**DATASET CONTENT**
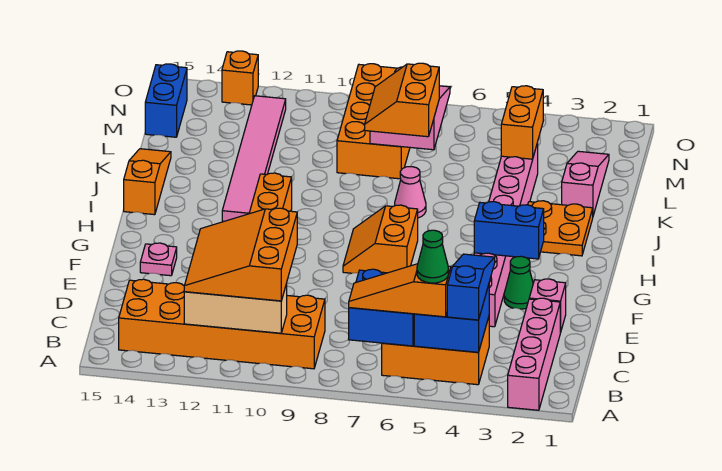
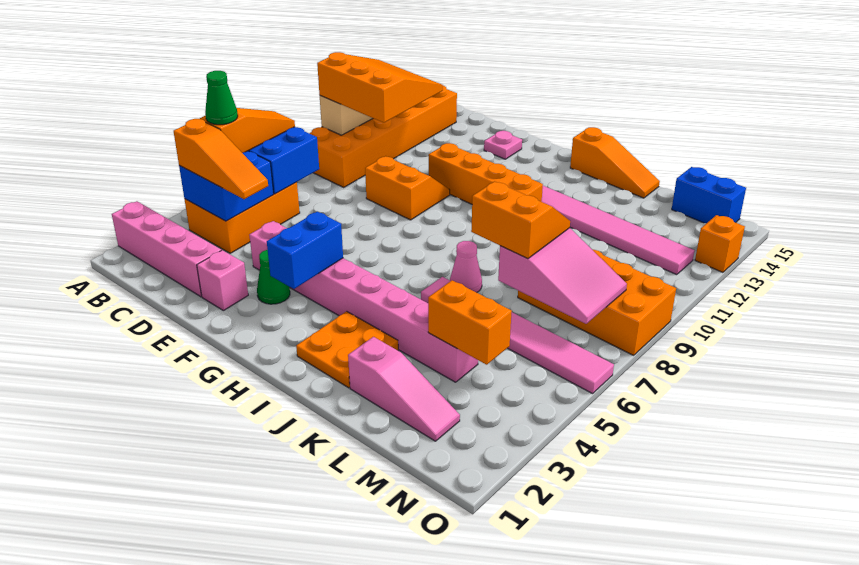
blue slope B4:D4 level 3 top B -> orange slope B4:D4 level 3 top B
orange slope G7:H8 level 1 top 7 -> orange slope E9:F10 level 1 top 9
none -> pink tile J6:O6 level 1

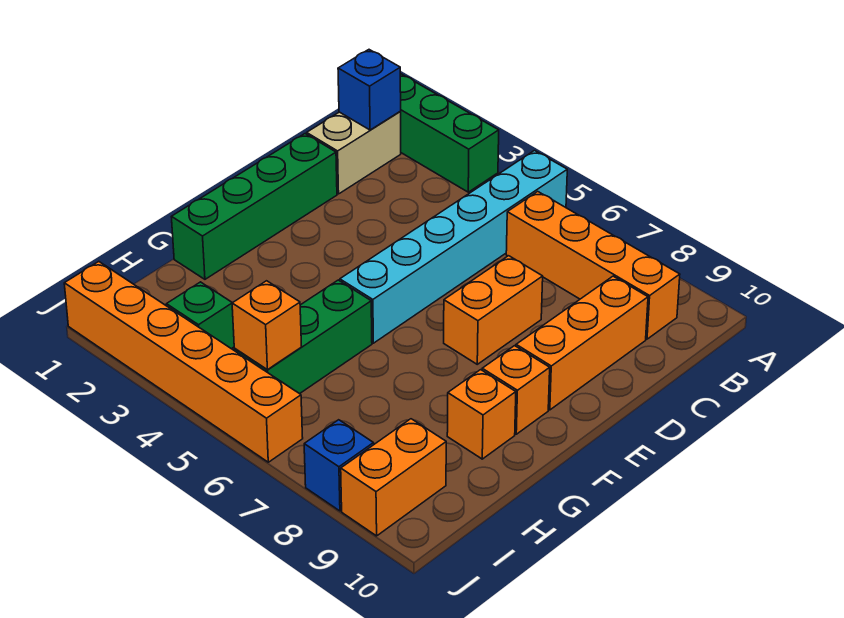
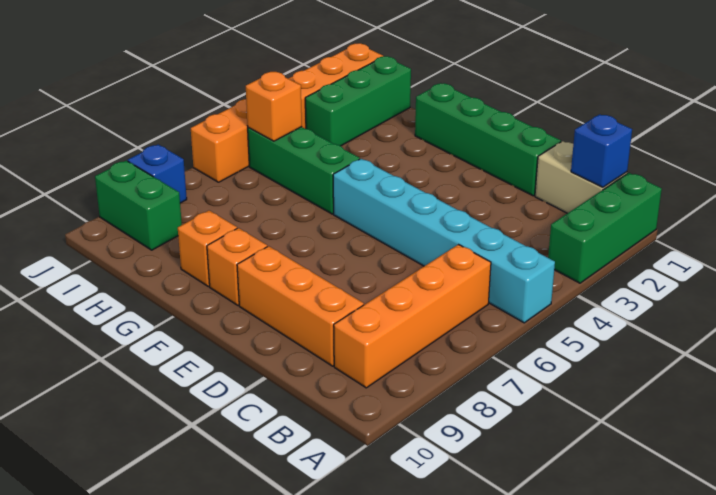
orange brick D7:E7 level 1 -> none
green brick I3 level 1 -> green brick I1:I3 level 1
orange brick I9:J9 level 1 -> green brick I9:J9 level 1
--
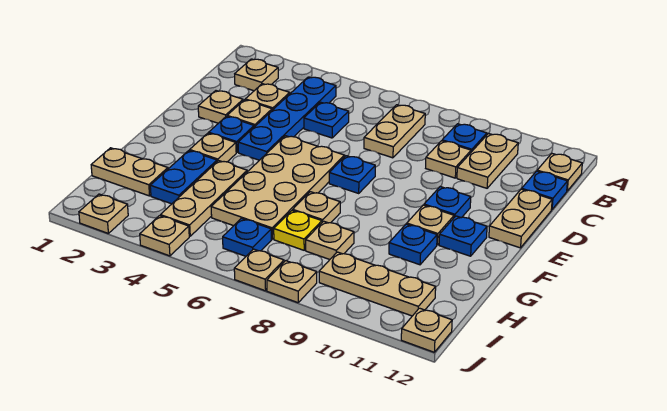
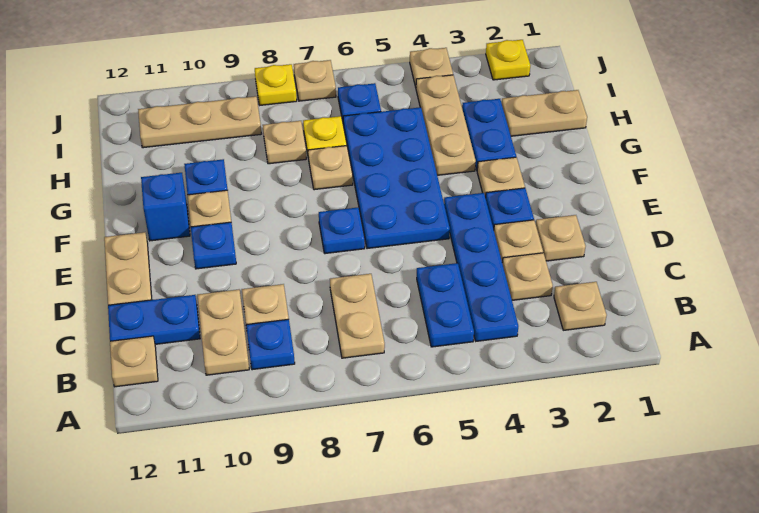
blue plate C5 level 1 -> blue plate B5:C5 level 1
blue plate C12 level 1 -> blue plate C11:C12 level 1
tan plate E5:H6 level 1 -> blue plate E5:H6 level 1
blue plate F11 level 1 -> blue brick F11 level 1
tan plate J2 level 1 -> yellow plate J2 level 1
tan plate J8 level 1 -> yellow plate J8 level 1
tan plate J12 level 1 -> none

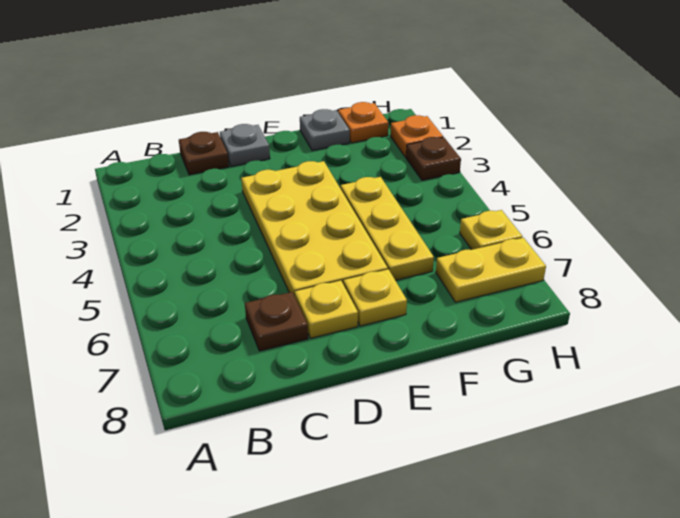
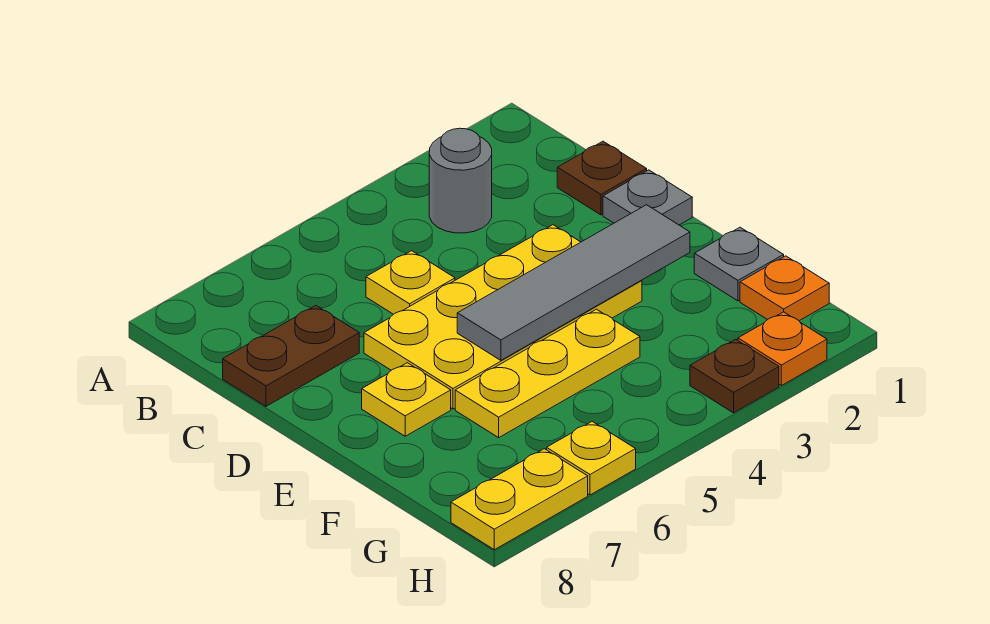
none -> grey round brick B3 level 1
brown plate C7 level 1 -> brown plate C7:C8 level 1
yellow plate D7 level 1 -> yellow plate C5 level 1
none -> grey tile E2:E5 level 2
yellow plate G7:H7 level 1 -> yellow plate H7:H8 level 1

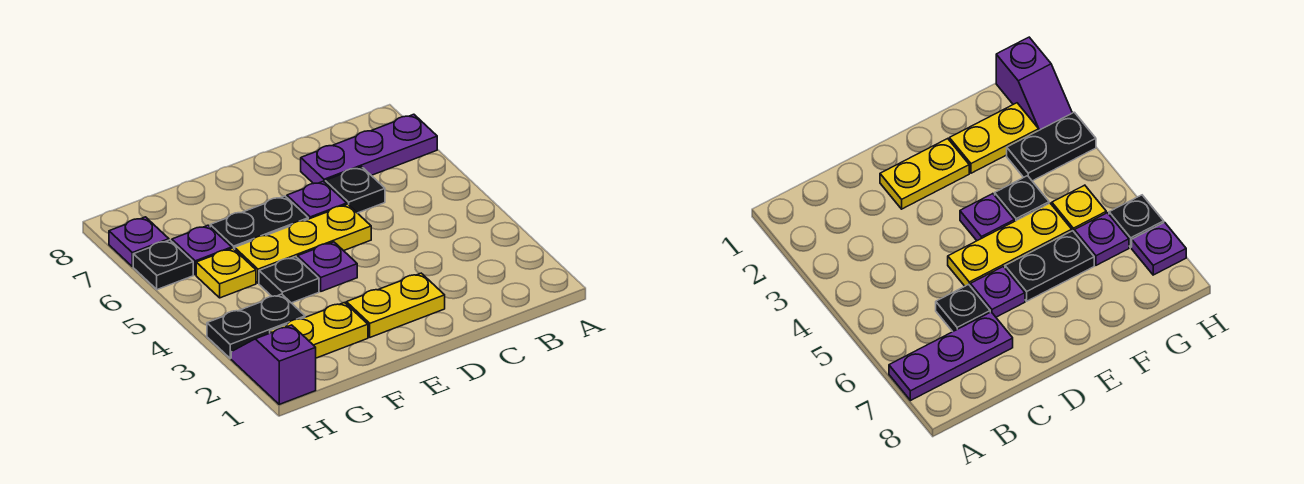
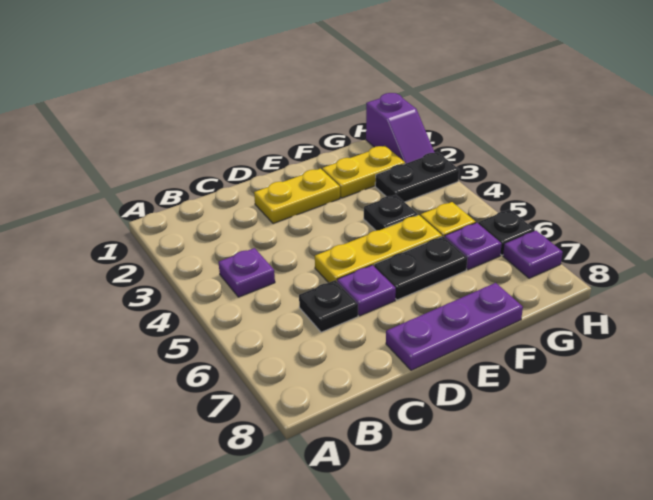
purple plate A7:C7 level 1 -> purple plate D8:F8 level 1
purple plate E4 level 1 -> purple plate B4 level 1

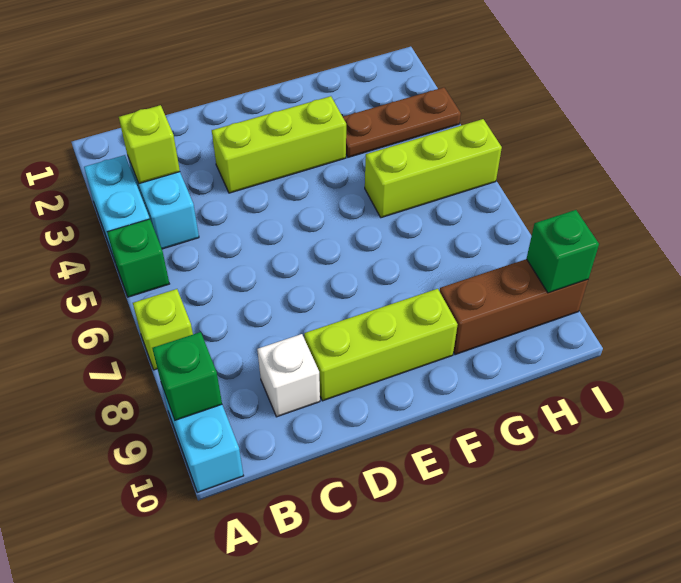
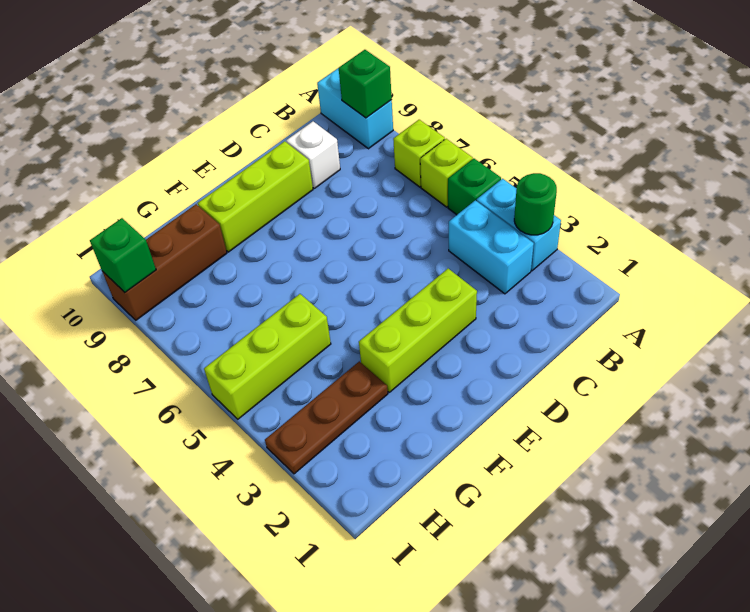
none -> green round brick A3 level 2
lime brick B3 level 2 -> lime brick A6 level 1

**GOAL OF THE EXERCISE**
Return exactly the lines of the material above, starting at the line containing "none -> grey tile E2:E5 level 2" and finishing at the line containing "lime brick B3", without any pictures.

**SOLUTION TO THIS EXERCISE**
none -> grey tile E2:E5 level 2
yellow plate G7:H7 level 1 -> yellow plate H7:H8 level 1

purple plate A7:C7 level 1 -> purple plate D8:F8 level 1
purple plate E4 level 1 -> purple plate B4 level 1

none -> green round brick A3 level 2
lime brick B3 level 2 -> lime brick A6 level 1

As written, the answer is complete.